Data excerpts:
● ● ● ● ●
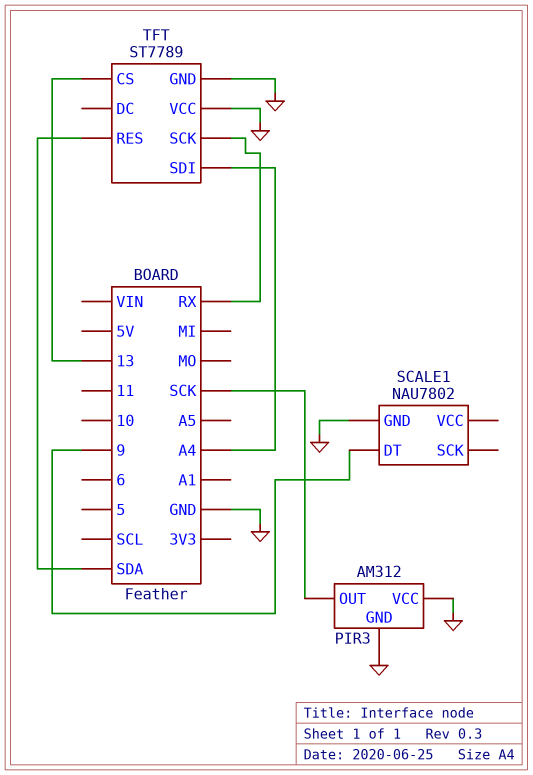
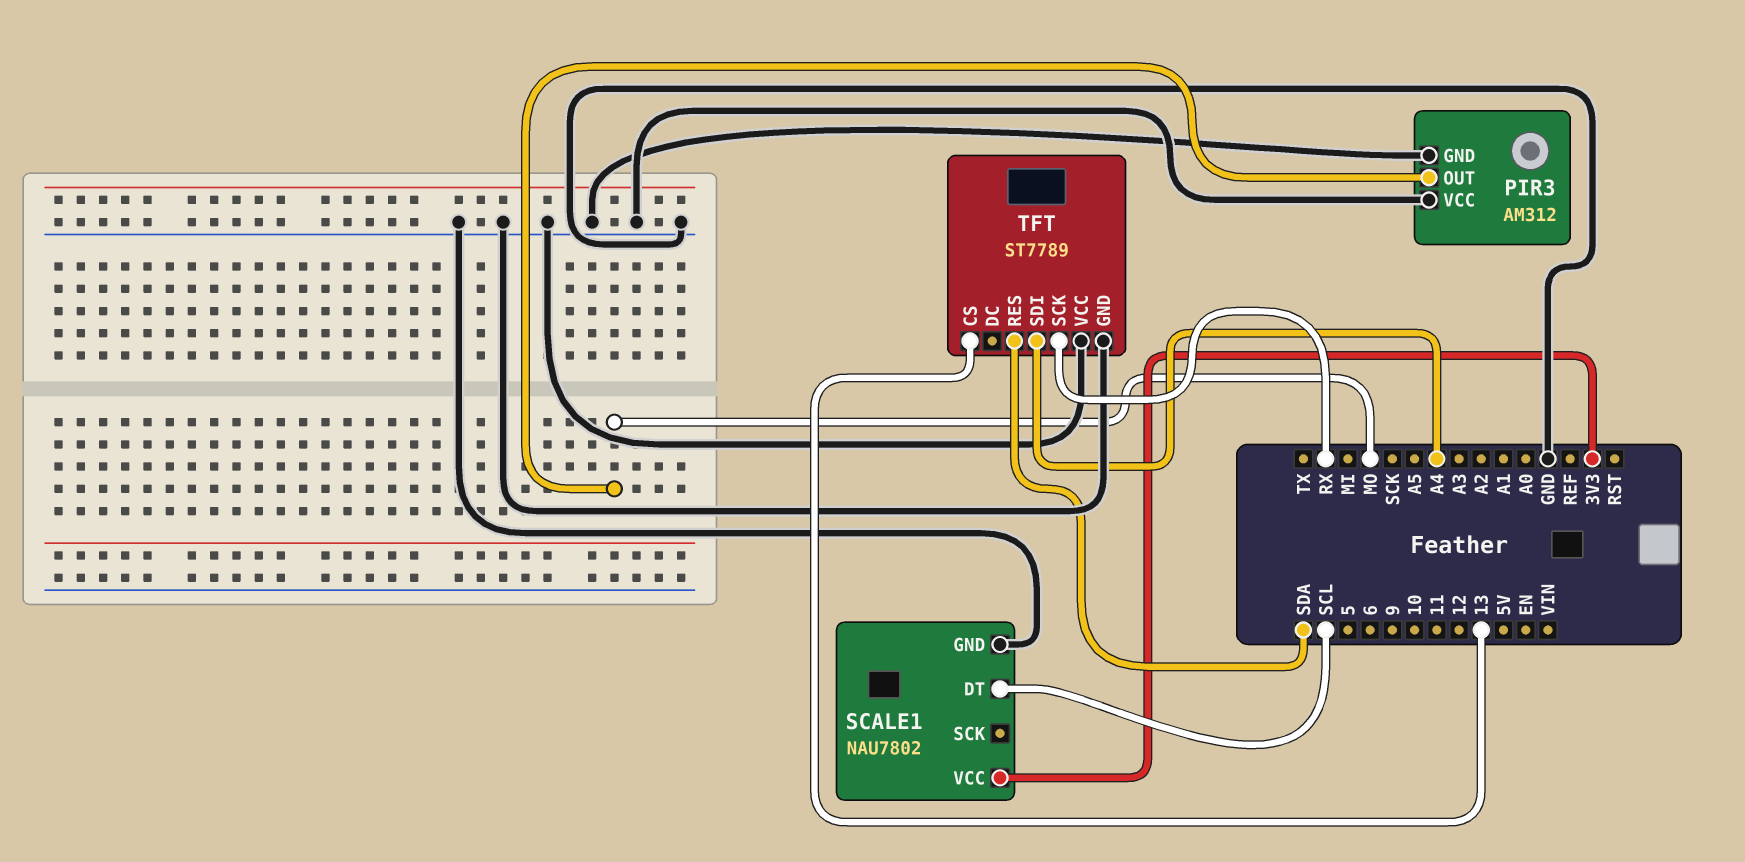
PIR3 pin OUT: SCK -> MO
SCALE1 pin DT: 9 -> SCL
SCALE1 pin VCC: none -> 3V3

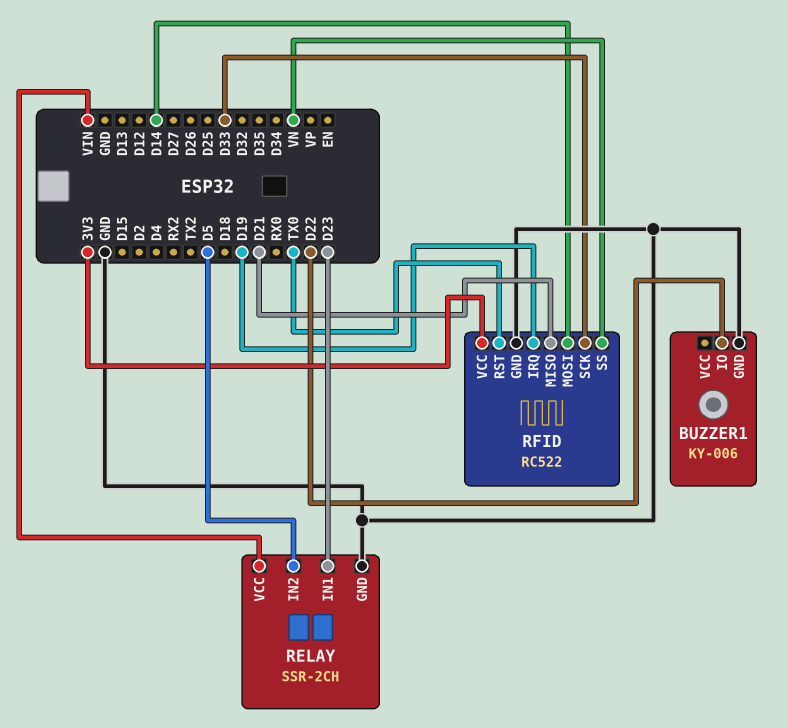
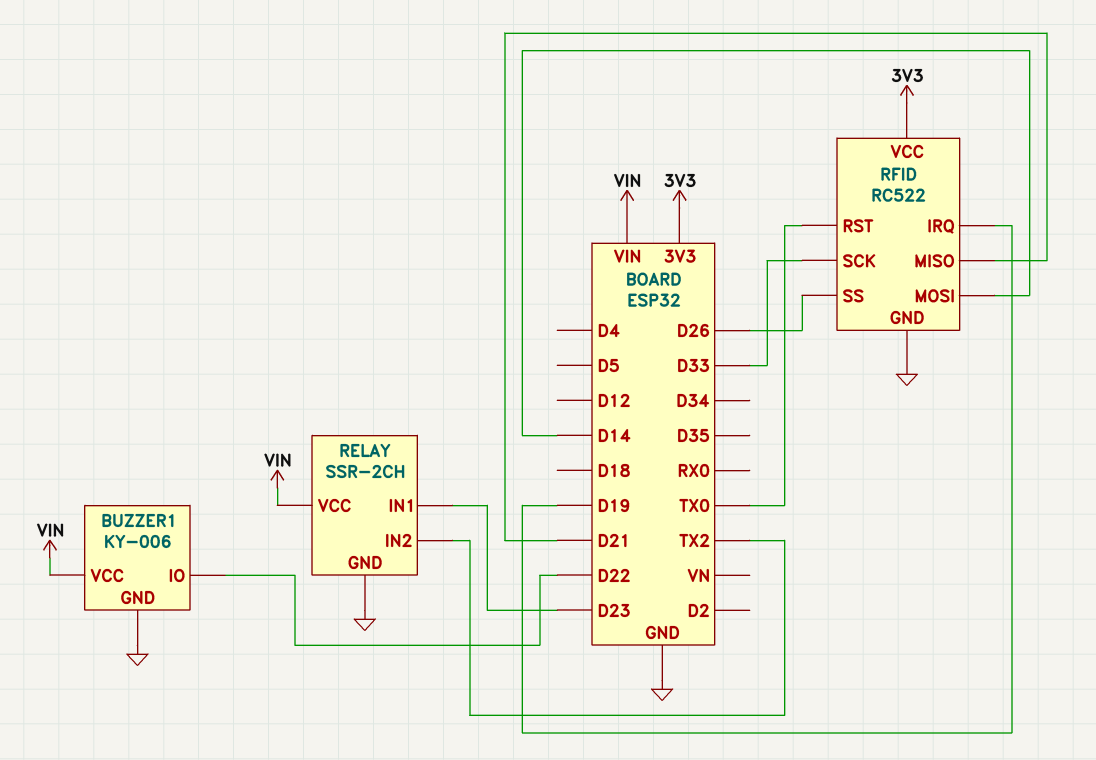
BUZZER1 pin VCC: none -> VIN
RELAY pin IN2: D5 -> TX2
RFID pin SS: VN -> D26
● ● ● ● ●
(Aim of the task):
Look through the records for the word "none". Every line that has it should be copied.

(Expected answer):
SCALE1 pin VCC: none -> 3V3
BUZZER1 pin VCC: none -> VIN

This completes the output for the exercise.